Activity: Sift the listing for lines that hold the string "degrees" and pull them out.

......

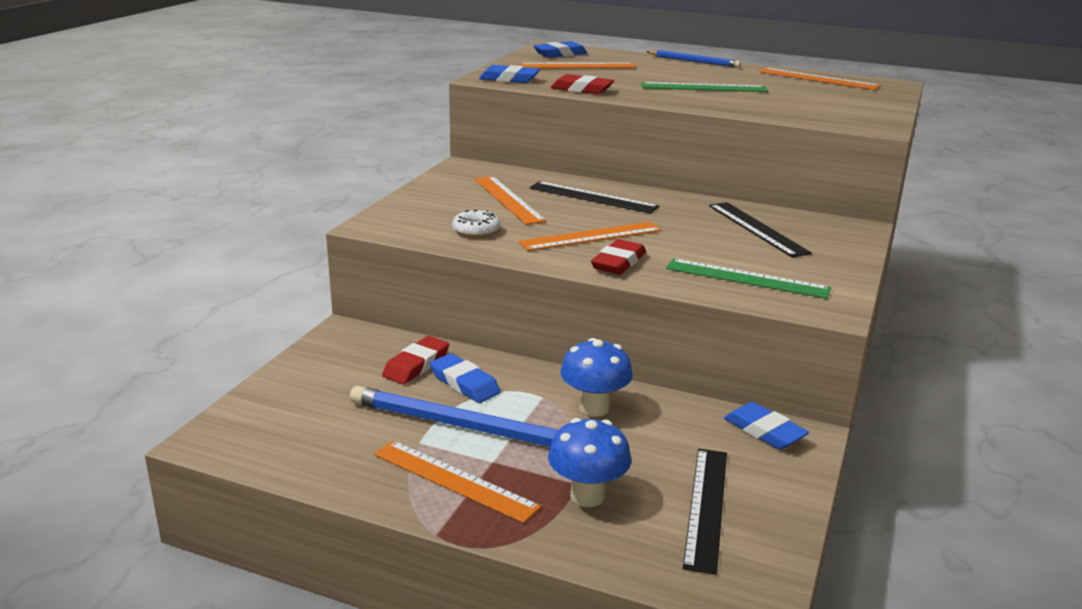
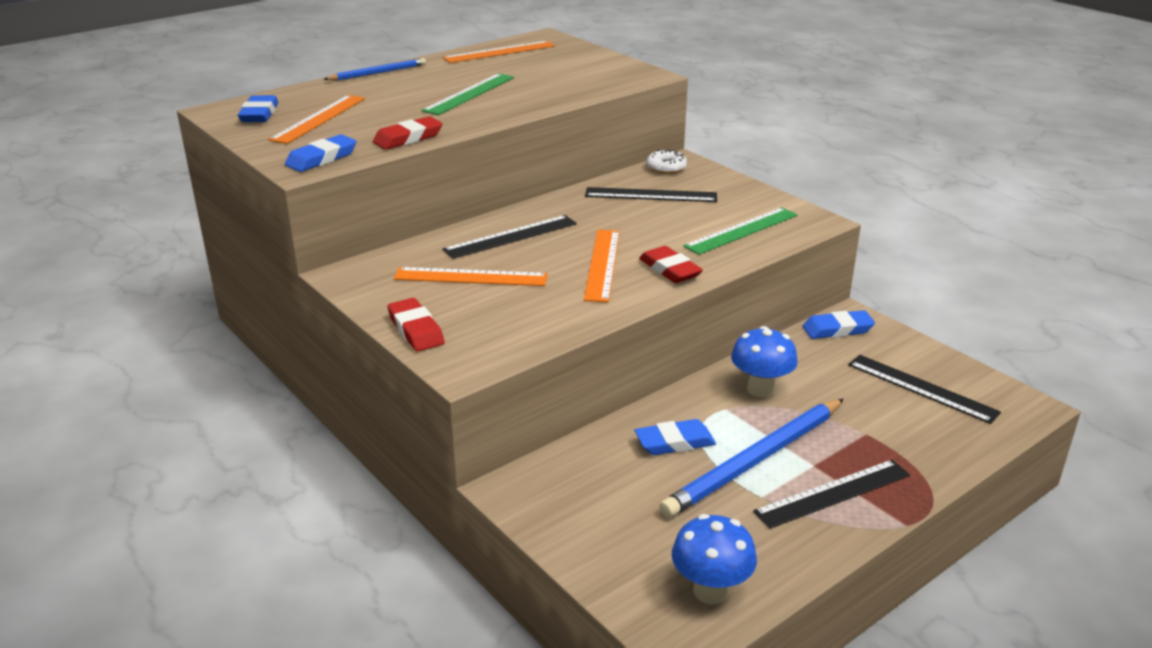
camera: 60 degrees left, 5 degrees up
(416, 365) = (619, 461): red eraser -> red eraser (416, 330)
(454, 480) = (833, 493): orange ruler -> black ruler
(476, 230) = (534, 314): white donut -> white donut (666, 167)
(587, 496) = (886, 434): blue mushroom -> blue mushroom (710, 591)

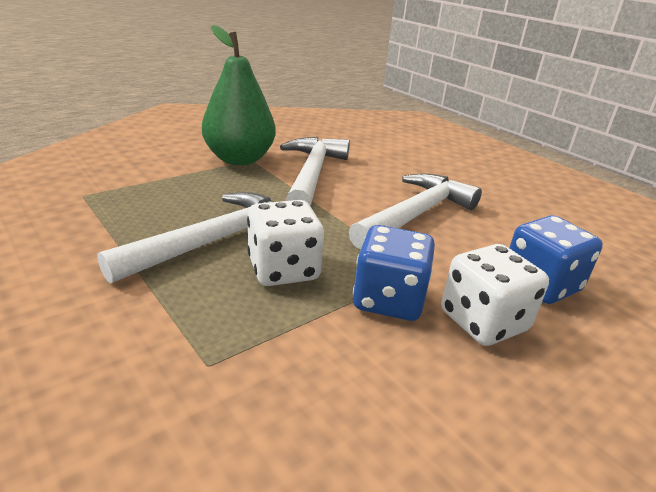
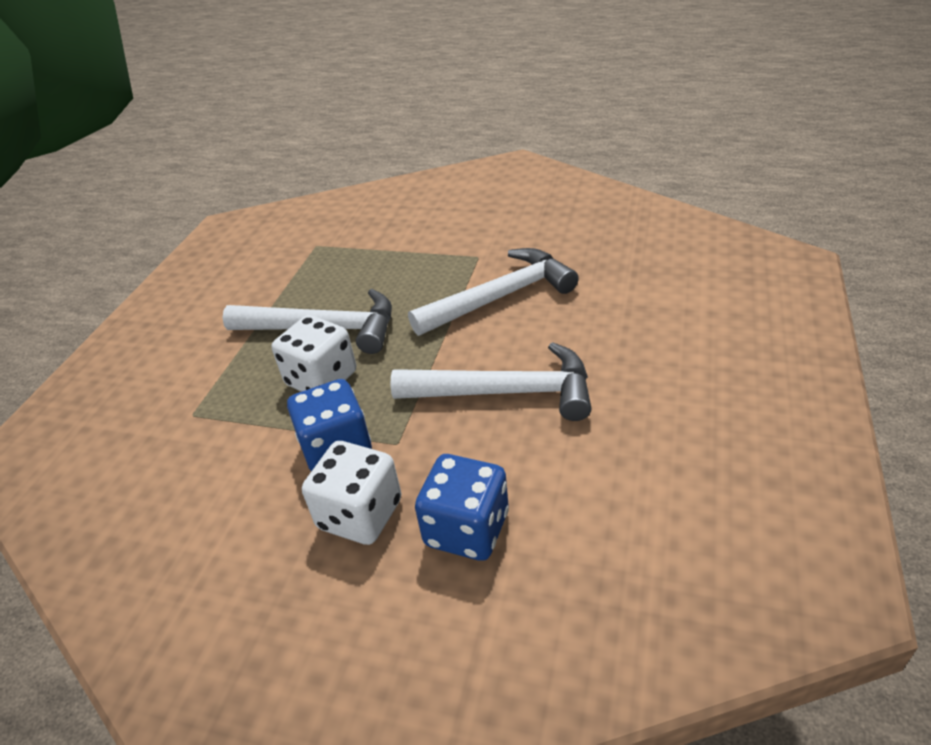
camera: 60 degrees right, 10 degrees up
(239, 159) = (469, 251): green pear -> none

......

Task output:
camera: 60 degrees left, 5 degrees up
camera: 60 degrees right, 10 degrees up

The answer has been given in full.